Reproduce the full listing as it stands. Images do not belong in the copy.

THE INPUT –
——————————

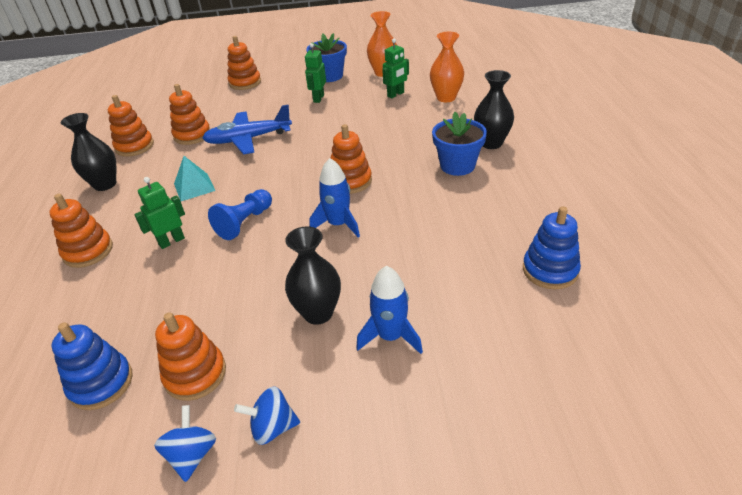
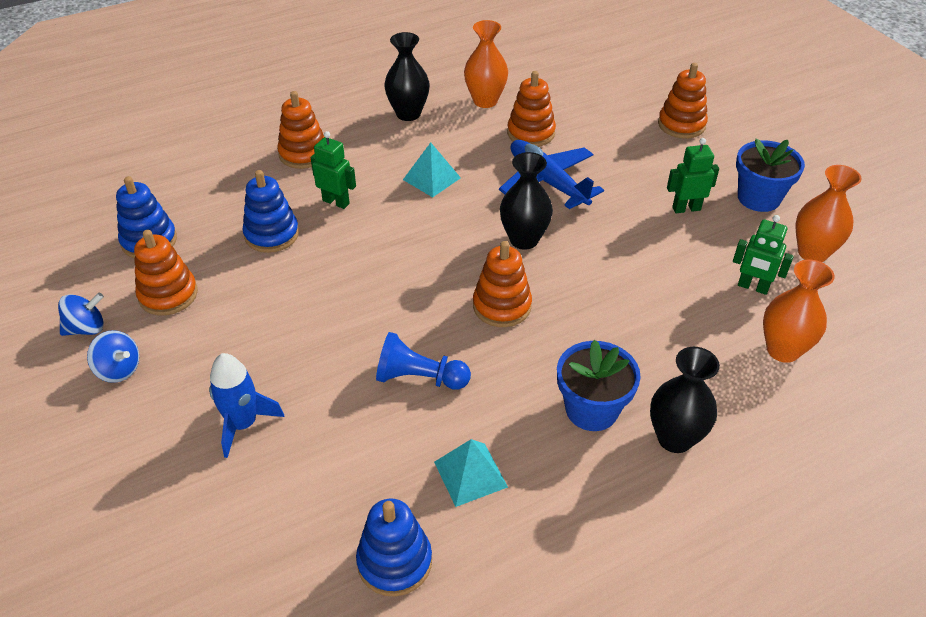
camera: 65 degrees right, 5 degrees up
(134, 146) = (485, 101): orange stacking toy -> orange vase
(176, 287) = (272, 234): none -> blue stacking toy
(245, 223) = (385, 243): blue pawn -> blue pawn (419, 378)
(272, 427) = (119, 370): blue spinning top -> blue spinning top turned 150 degrees clockwise
(318, 313) = (263, 353): black vase -> black vase (524, 240)
(338, 224) = (411, 323): blue rocket -> none
(488, 223) = (470, 474): none -> turquoise pyramid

——————————

TASK RESULT –
camera: 65 degrees right, 5 degrees up
(134, 146) = (485, 101): orange stacking toy -> orange vase
(176, 287) = (272, 234): none -> blue stacking toy
(245, 223) = (385, 243): blue pawn -> blue pawn (419, 378)
(272, 427) = (119, 370): blue spinning top -> blue spinning top turned 150 degrees clockwise
(318, 313) = (263, 353): black vase -> black vase (524, 240)
(338, 224) = (411, 323): blue rocket -> none
(488, 223) = (470, 474): none -> turquoise pyramid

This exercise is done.